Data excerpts
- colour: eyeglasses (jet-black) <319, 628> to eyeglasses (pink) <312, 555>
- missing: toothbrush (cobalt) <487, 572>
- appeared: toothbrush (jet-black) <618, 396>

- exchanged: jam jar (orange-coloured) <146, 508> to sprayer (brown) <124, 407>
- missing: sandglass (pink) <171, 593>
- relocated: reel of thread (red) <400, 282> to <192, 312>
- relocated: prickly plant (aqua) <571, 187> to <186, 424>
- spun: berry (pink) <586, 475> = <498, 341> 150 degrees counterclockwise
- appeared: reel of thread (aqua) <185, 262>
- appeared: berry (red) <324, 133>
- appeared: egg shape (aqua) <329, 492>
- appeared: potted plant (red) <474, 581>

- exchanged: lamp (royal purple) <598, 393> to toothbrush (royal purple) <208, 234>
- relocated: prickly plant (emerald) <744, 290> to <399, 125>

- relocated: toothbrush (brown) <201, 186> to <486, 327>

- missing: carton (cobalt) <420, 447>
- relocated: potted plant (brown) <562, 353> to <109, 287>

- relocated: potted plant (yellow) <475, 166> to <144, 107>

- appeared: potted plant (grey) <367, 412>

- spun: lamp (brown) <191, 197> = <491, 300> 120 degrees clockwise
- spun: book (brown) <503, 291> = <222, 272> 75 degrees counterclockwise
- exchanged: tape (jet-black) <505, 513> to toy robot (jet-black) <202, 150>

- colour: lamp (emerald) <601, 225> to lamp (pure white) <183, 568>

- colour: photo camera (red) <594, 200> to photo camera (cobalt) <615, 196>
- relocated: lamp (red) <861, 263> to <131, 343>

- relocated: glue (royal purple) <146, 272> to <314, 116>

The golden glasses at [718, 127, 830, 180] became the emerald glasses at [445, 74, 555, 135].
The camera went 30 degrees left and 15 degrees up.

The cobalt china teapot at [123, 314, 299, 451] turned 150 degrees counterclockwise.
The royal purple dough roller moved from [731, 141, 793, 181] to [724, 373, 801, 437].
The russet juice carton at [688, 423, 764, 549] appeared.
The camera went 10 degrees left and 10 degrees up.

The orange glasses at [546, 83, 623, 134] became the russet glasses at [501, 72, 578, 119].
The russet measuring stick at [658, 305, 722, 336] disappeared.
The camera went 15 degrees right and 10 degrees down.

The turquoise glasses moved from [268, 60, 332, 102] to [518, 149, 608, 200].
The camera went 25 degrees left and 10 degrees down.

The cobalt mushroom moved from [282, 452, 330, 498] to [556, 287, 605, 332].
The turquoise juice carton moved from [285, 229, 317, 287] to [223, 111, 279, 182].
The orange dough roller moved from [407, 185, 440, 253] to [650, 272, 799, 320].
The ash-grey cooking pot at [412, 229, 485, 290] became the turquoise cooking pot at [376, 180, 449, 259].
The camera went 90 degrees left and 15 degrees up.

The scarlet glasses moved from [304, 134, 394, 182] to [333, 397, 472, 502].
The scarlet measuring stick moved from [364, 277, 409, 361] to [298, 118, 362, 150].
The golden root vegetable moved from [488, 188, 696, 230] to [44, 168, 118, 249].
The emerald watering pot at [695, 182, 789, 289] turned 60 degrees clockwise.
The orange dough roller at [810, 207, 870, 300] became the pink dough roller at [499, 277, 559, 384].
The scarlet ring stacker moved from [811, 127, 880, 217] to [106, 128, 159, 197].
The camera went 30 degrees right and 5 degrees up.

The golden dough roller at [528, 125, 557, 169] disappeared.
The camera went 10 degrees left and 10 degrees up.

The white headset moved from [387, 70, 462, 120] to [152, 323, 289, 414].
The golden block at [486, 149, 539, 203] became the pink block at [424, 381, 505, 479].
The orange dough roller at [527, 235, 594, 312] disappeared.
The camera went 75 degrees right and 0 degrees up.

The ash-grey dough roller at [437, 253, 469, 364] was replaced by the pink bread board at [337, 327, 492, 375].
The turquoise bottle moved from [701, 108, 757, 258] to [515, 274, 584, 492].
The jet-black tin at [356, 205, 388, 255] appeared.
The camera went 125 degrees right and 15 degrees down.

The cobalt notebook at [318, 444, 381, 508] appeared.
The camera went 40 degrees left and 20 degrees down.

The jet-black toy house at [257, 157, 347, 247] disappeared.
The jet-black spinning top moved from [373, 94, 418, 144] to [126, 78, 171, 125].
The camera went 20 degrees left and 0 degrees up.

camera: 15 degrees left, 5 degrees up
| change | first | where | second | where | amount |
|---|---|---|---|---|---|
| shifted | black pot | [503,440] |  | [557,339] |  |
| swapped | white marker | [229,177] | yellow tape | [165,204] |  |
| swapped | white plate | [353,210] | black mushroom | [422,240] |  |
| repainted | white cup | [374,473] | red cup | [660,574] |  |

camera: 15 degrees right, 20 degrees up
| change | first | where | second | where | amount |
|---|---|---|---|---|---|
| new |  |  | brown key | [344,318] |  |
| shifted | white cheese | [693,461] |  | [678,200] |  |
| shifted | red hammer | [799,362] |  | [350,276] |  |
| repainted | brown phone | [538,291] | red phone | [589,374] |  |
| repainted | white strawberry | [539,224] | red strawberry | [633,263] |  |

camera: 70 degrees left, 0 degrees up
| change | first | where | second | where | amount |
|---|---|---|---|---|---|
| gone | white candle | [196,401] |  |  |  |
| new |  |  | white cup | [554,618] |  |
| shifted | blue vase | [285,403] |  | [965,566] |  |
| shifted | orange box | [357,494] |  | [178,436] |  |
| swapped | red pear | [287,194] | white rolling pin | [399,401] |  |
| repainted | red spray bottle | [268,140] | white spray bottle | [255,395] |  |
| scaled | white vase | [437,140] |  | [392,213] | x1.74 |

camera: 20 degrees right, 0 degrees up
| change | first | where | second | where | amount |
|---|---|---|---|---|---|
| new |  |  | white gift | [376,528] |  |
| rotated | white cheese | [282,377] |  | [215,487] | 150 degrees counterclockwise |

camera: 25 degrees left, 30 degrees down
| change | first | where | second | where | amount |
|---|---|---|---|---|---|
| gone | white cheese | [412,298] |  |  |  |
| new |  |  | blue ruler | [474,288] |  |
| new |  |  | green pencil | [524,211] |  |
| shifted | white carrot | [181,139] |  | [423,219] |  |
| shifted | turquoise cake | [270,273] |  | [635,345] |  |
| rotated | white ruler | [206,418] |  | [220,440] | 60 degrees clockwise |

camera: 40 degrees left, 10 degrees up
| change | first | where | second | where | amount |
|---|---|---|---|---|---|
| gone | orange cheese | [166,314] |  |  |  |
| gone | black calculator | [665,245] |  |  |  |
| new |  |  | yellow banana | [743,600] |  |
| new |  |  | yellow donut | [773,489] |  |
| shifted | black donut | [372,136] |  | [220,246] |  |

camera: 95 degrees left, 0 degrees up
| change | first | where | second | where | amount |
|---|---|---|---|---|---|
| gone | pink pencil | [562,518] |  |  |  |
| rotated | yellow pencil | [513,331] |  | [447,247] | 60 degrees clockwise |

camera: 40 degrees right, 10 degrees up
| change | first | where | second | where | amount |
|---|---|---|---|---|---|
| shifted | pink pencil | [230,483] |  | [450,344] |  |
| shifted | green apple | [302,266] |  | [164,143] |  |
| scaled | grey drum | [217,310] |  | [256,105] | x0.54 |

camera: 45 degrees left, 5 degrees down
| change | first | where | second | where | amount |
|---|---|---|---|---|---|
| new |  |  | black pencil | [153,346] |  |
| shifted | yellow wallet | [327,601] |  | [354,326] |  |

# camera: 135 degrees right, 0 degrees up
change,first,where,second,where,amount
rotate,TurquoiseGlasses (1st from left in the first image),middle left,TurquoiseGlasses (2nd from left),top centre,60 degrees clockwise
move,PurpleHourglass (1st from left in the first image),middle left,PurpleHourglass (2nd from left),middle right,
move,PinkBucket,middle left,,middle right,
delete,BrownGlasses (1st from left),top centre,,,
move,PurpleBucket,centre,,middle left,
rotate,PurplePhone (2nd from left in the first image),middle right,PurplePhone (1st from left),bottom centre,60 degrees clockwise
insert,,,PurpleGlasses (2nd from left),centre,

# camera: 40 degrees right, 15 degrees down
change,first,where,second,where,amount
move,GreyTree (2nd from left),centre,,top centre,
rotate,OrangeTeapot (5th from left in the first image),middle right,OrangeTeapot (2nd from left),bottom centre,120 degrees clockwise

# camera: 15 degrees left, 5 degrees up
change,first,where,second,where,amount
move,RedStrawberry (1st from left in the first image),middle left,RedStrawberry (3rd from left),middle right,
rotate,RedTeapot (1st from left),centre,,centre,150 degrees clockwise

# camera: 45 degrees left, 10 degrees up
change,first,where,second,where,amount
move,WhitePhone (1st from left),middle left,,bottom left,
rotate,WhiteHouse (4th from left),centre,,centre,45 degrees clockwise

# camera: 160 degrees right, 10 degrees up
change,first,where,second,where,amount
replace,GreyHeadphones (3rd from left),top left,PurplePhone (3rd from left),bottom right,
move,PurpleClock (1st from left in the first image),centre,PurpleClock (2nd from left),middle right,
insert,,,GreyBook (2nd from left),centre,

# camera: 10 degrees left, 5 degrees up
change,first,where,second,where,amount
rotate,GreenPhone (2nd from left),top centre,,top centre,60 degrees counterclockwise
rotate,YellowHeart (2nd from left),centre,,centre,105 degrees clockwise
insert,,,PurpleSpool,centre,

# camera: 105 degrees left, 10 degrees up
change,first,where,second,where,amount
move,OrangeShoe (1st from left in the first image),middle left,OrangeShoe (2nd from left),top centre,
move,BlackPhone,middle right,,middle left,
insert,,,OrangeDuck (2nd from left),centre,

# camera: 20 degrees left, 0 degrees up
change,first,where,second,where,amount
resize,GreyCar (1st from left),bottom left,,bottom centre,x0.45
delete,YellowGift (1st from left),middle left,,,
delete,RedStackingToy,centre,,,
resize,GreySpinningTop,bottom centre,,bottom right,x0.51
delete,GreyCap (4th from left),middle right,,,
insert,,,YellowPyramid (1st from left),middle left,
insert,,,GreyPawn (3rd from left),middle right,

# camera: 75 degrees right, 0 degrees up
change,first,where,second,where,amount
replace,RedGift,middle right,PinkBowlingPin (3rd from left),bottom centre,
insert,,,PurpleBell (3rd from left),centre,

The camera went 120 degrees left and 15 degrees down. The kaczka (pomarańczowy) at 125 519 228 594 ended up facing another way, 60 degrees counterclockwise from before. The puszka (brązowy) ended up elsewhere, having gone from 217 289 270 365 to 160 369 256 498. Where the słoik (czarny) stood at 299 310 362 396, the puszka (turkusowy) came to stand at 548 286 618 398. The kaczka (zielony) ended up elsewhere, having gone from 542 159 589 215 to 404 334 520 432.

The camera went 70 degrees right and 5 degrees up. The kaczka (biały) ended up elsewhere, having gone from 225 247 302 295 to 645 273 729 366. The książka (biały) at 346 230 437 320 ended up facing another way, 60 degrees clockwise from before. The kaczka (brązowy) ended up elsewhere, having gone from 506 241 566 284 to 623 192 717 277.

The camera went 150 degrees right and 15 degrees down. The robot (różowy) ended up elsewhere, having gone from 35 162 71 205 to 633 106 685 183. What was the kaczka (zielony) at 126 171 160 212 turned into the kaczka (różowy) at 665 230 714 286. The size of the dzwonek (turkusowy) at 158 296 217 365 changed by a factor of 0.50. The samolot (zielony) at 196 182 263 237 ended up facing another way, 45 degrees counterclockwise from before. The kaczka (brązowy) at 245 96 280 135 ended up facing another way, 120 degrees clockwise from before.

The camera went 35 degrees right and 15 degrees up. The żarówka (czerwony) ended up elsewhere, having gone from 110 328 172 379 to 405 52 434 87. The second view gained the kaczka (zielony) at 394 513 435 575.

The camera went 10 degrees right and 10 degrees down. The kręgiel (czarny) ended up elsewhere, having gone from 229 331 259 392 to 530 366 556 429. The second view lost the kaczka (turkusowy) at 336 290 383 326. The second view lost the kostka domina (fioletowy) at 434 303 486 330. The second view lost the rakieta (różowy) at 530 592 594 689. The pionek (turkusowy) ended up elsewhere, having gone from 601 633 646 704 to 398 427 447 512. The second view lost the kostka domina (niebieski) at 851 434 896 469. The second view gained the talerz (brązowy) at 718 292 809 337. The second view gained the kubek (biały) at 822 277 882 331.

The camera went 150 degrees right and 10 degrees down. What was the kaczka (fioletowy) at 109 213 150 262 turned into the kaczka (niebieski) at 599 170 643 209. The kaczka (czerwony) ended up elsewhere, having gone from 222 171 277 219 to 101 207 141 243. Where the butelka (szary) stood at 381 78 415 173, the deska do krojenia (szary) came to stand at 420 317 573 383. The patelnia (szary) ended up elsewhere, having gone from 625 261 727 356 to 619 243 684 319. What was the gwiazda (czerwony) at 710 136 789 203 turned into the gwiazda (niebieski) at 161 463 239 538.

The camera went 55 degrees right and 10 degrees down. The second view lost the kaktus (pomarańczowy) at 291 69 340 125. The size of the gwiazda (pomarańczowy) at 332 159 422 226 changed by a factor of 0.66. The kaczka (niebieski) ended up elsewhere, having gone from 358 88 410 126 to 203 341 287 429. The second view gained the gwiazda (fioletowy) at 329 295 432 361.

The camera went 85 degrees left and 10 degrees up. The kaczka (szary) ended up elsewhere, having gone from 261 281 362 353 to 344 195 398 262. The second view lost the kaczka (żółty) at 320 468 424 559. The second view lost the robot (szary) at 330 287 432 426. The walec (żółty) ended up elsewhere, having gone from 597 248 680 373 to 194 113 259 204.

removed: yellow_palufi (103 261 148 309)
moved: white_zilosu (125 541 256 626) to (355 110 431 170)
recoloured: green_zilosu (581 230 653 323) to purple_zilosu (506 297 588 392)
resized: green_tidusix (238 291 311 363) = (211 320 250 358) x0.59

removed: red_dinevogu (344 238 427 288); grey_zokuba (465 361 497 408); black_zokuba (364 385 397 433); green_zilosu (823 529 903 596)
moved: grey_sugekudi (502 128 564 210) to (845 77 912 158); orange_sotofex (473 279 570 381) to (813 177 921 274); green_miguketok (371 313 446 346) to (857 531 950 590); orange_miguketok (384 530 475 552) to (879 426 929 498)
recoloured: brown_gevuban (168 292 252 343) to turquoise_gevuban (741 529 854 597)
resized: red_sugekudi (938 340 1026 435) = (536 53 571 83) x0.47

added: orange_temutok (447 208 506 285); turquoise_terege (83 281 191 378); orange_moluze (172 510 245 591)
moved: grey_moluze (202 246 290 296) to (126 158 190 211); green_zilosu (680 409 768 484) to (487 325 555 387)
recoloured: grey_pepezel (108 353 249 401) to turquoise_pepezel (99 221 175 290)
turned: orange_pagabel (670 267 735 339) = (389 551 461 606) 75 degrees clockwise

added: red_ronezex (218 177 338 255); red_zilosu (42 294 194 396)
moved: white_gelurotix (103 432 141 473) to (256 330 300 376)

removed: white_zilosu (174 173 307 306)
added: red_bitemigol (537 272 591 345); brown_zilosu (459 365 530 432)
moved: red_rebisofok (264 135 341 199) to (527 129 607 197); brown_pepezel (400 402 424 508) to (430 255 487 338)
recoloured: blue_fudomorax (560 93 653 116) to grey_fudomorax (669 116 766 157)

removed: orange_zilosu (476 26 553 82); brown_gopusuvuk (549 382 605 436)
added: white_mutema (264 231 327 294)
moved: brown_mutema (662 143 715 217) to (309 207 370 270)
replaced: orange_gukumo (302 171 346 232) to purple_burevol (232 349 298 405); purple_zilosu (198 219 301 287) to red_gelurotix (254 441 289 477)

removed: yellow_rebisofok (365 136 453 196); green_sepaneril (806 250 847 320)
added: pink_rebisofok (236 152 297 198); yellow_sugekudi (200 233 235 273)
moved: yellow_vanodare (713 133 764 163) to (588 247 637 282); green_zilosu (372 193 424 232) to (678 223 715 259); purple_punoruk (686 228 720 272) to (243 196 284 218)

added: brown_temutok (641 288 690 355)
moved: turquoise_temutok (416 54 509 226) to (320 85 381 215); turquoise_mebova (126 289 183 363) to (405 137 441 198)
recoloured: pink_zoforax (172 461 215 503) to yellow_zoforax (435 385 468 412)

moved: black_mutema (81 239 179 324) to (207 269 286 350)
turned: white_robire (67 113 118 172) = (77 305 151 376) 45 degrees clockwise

ACTIVITY
Keeping every character as it is, restate the lines above that run from the line with "- appeared: toothbrush (jet-black) <618, 396>" through the line with "The golden glasses", both included, and nothing else.

RESULT OF THIS EXERCISE
- appeared: toothbrush (jet-black) <618, 396>

- exchanged: jam jar (orange-coloured) <146, 508> to sprayer (brown) <124, 407>
- missing: sandglass (pink) <171, 593>
- relocated: reel of thread (red) <400, 282> to <192, 312>
- relocated: prickly plant (aqua) <571, 187> to <186, 424>
- spun: berry (pink) <586, 475> = <498, 341> 150 degrees counterclockwise
- appeared: reel of thread (aqua) <185, 262>
- appeared: berry (red) <324, 133>
- appeared: egg shape (aqua) <329, 492>
- appeared: potted plant (red) <474, 581>

- exchanged: lamp (royal purple) <598, 393> to toothbrush (royal purple) <208, 234>
- relocated: prickly plant (emerald) <744, 290> to <399, 125>

- relocated: toothbrush (brown) <201, 186> to <486, 327>

- missing: carton (cobalt) <420, 447>
- relocated: potted plant (brown) <562, 353> to <109, 287>

- relocated: potted plant (yellow) <475, 166> to <144, 107>

- appeared: potted plant (grey) <367, 412>

- spun: lamp (brown) <191, 197> = <491, 300> 120 degrees clockwise
- spun: book (brown) <503, 291> = <222, 272> 75 degrees counterclockwise
- exchanged: tape (jet-black) <505, 513> to toy robot (jet-black) <202, 150>

- colour: lamp (emerald) <601, 225> to lamp (pure white) <183, 568>

- colour: photo camera (red) <594, 200> to photo camera (cobalt) <615, 196>
- relocated: lamp (red) <861, 263> to <131, 343>

- relocated: glue (royal purple) <146, 272> to <314, 116>

The golden glasses at [718, 127, 830, 180] became the emerald glasses at [445, 74, 555, 135].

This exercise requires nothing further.